◆ **Problem description**: In the entries below, the line with "R2: 2.2k (CMP, VDD) -> 2.2k (CMP, GND)" marks the start. Return it and every following line exactly, ending with the last.

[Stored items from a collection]
|---|
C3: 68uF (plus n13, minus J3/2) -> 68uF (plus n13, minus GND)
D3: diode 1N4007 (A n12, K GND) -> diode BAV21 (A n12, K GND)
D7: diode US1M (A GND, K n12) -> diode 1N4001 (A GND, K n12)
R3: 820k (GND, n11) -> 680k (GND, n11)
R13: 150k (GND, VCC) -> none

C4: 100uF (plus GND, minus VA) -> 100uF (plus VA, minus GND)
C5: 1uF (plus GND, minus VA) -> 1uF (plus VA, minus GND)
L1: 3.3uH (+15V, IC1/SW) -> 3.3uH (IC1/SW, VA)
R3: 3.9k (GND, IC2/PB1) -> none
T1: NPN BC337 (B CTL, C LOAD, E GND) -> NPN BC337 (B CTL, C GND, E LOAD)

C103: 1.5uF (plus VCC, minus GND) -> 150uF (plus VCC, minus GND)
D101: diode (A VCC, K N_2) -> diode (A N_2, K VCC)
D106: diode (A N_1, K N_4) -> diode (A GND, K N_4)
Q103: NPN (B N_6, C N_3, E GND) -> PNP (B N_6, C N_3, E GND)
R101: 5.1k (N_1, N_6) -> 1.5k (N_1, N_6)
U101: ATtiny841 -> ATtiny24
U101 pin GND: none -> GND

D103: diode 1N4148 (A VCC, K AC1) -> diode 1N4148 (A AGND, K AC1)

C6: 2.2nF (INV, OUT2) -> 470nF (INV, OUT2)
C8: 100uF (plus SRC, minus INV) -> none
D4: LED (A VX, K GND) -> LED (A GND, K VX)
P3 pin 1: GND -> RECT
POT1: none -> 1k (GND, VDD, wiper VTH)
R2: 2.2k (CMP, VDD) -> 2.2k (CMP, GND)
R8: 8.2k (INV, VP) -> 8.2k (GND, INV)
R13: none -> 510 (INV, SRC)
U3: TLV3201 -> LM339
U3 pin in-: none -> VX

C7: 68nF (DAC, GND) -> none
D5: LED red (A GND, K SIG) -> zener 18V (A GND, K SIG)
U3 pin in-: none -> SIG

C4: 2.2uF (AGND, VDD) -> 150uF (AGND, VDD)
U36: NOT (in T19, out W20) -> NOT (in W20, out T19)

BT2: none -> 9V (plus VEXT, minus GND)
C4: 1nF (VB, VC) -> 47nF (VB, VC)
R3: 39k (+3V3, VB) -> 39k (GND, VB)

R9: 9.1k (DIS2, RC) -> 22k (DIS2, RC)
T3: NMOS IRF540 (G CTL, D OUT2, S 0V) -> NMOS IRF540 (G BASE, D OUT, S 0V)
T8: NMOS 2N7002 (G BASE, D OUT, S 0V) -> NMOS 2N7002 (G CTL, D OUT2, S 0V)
|---|
◆ **Task answer**:
R2: 2.2k (CMP, VDD) -> 2.2k (CMP, GND)
R8: 8.2k (INV, VP) -> 8.2k (GND, INV)
R13: none -> 510 (INV, SRC)
U3: TLV3201 -> LM339
U3 pin in-: none -> VX

C7: 68nF (DAC, GND) -> none
D5: LED red (A GND, K SIG) -> zener 18V (A GND, K SIG)
U3 pin in-: none -> SIG

C4: 2.2uF (AGND, VDD) -> 150uF (AGND, VDD)
U36: NOT (in T19, out W20) -> NOT (in W20, out T19)

BT2: none -> 9V (plus VEXT, minus GND)
C4: 1nF (VB, VC) -> 47nF (VB, VC)
R3: 39k (+3V3, VB) -> 39k (GND, VB)

R9: 9.1k (DIS2, RC) -> 22k (DIS2, RC)
T3: NMOS IRF540 (G CTL, D OUT2, S 0V) -> NMOS IRF540 (G BASE, D OUT, S 0V)
T8: NMOS 2N7002 (G BASE, D OUT, S 0V) -> NMOS 2N7002 (G CTL, D OUT2, S 0V)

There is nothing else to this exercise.